■ REQUIRED WORK
Would you output the entries below only from the line containing "lime 1x3 brick" through the line containing "yellow 1x1 cone [327,199,387,297]", exactly as they stand and with both ends included?

■ PROVIDED DATA
┏━━

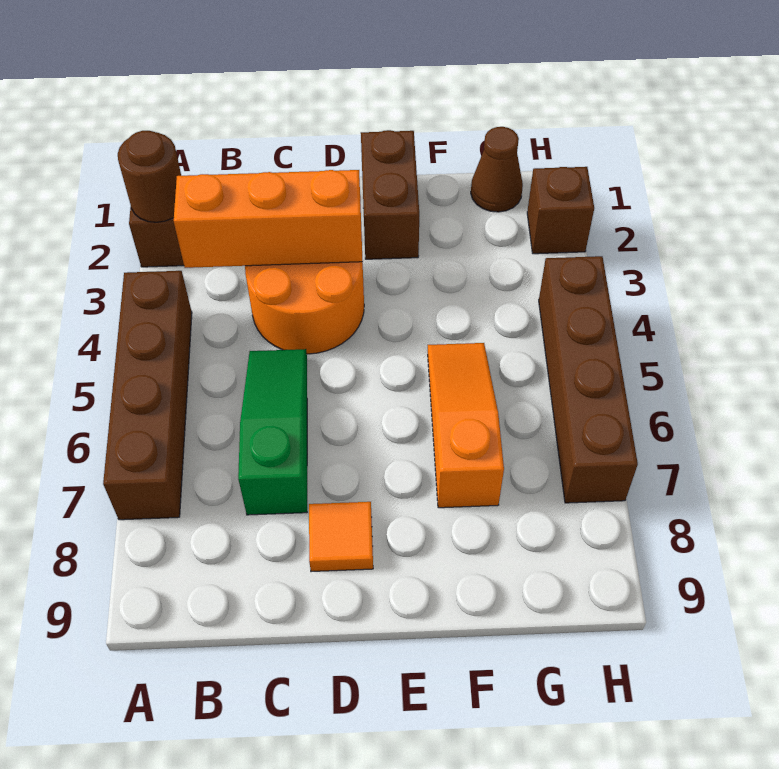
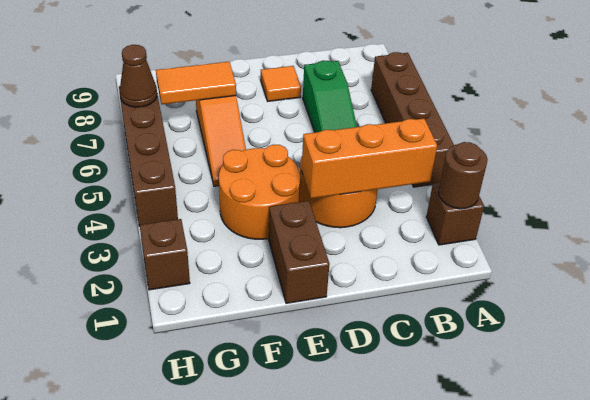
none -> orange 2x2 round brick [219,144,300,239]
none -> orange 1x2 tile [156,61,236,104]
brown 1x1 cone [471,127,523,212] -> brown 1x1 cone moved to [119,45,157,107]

┗━━
┏━━

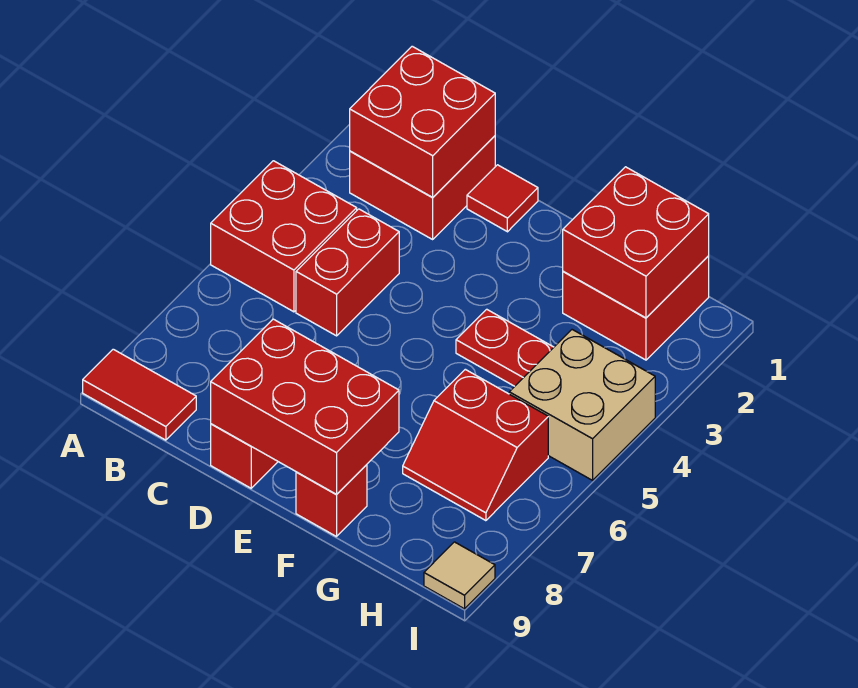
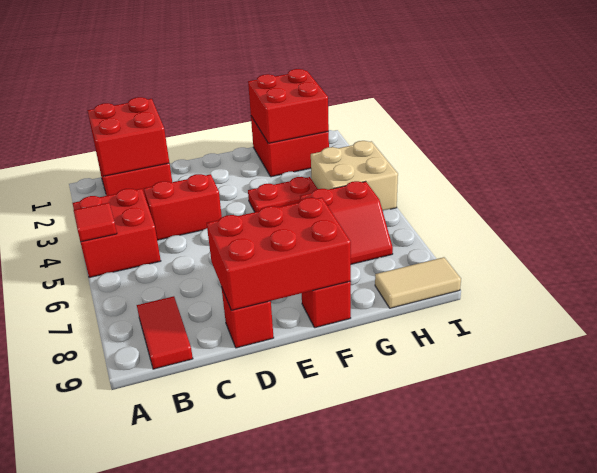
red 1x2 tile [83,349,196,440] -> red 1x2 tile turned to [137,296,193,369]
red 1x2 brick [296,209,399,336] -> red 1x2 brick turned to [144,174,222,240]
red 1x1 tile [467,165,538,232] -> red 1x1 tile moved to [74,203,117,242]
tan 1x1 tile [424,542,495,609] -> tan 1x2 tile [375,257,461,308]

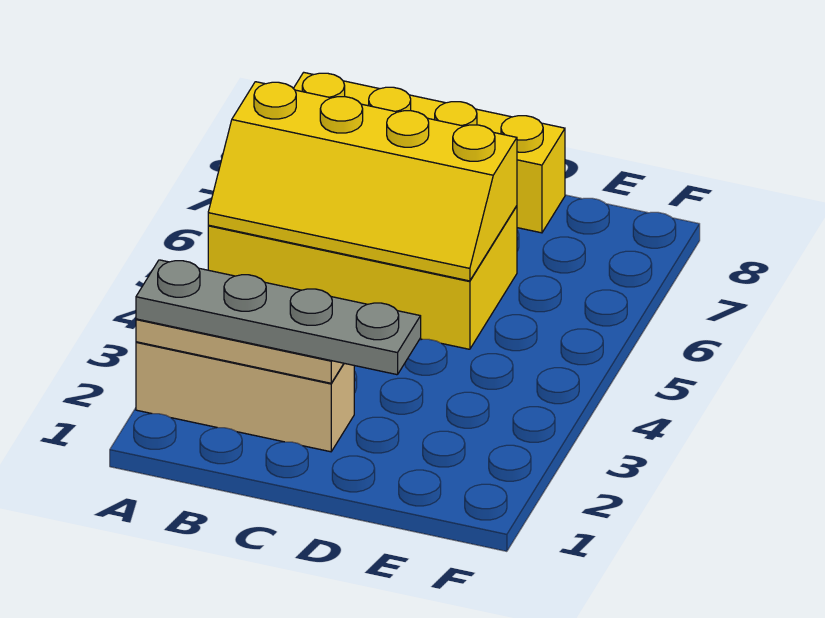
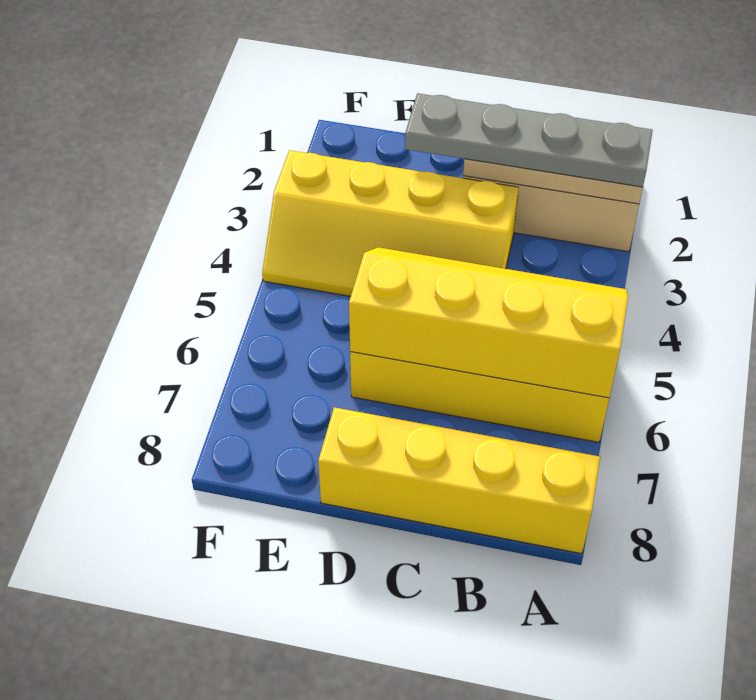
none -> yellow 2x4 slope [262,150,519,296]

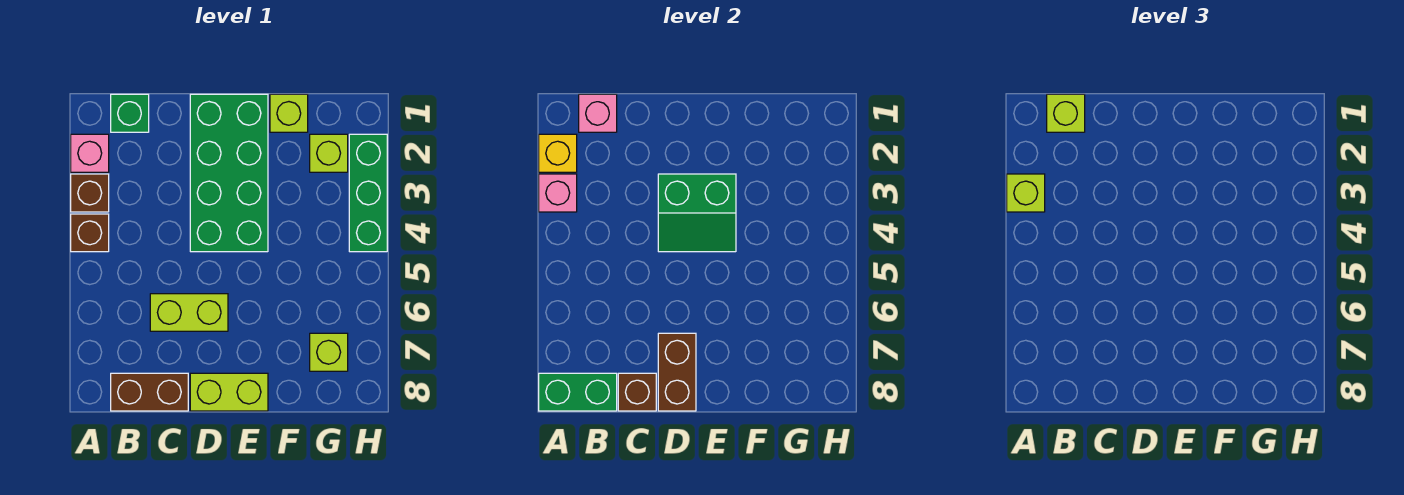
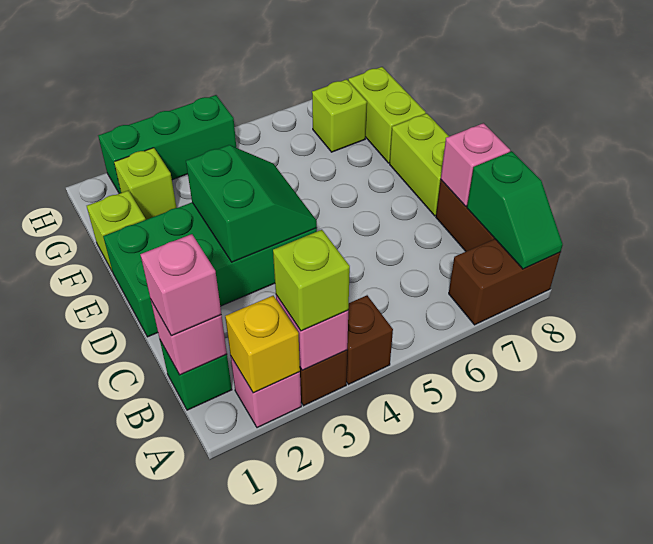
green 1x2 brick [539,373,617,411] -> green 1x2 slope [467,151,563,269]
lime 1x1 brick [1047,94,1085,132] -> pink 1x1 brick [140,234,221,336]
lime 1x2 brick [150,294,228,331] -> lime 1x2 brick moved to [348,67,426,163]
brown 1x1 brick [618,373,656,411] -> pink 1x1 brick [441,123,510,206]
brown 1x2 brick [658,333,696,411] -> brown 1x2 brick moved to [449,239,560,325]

┗━━
┏━━

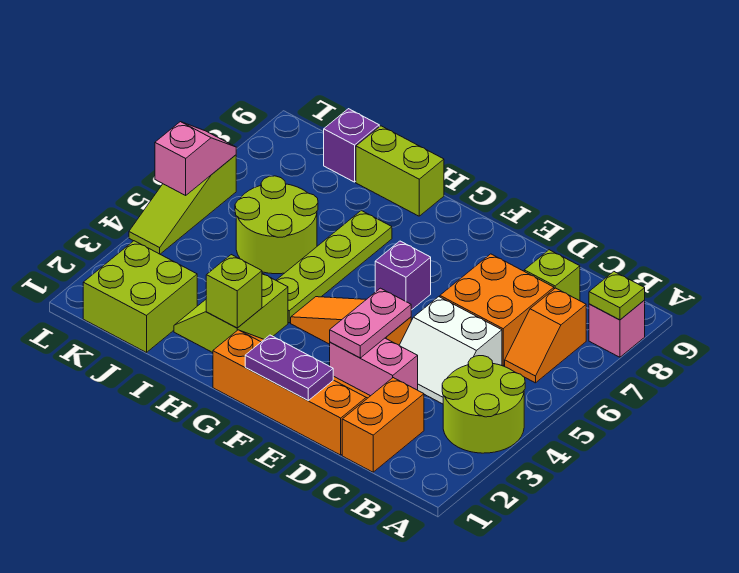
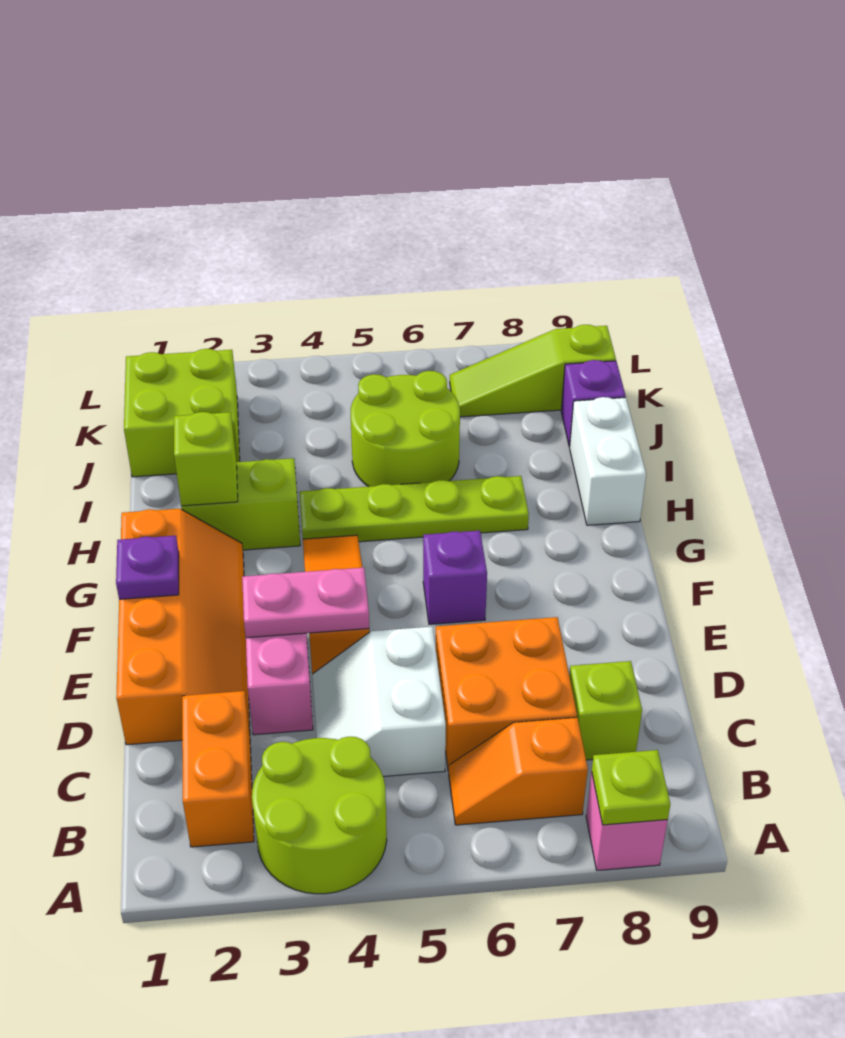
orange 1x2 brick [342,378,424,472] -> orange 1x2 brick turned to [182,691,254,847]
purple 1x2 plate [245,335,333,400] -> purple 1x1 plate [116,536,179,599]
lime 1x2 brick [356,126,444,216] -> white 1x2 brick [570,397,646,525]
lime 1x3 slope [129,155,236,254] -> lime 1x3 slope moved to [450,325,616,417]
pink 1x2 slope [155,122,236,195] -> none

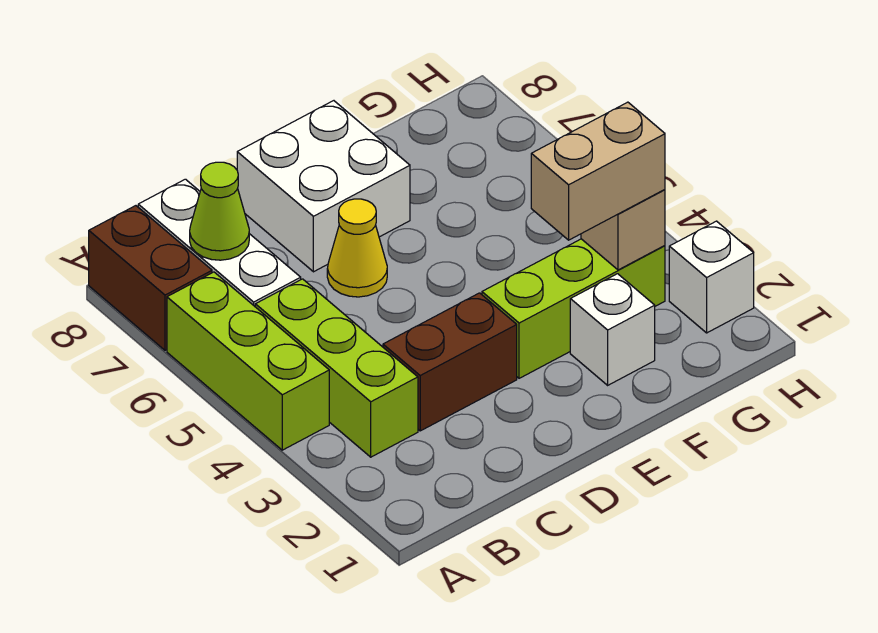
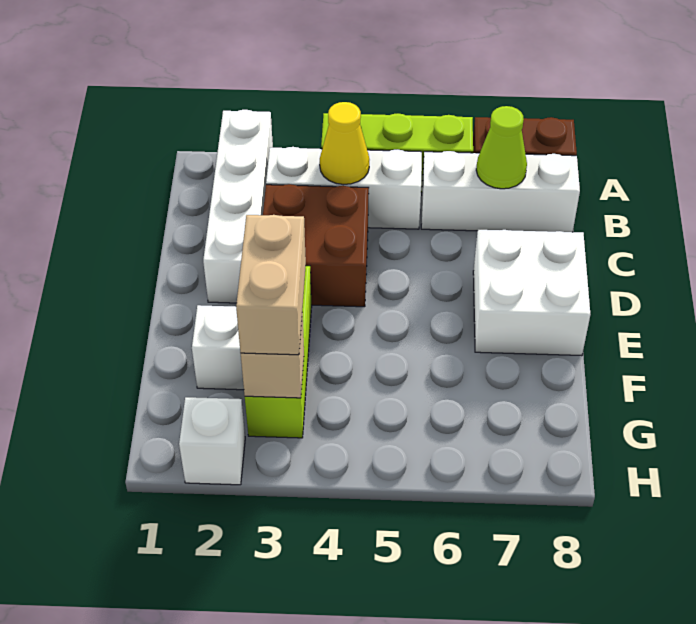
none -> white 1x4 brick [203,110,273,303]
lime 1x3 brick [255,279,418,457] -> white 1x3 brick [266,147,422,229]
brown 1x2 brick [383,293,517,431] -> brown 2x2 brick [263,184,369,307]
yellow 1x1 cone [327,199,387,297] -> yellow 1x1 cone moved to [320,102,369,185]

┗━━

■ YOUR RESPONSE
lime 1x3 brick [255,279,418,457] -> white 1x3 brick [266,147,422,229]
brown 1x2 brick [383,293,517,431] -> brown 2x2 brick [263,184,369,307]
yellow 1x1 cone [327,199,387,297] -> yellow 1x1 cone moved to [320,102,369,185]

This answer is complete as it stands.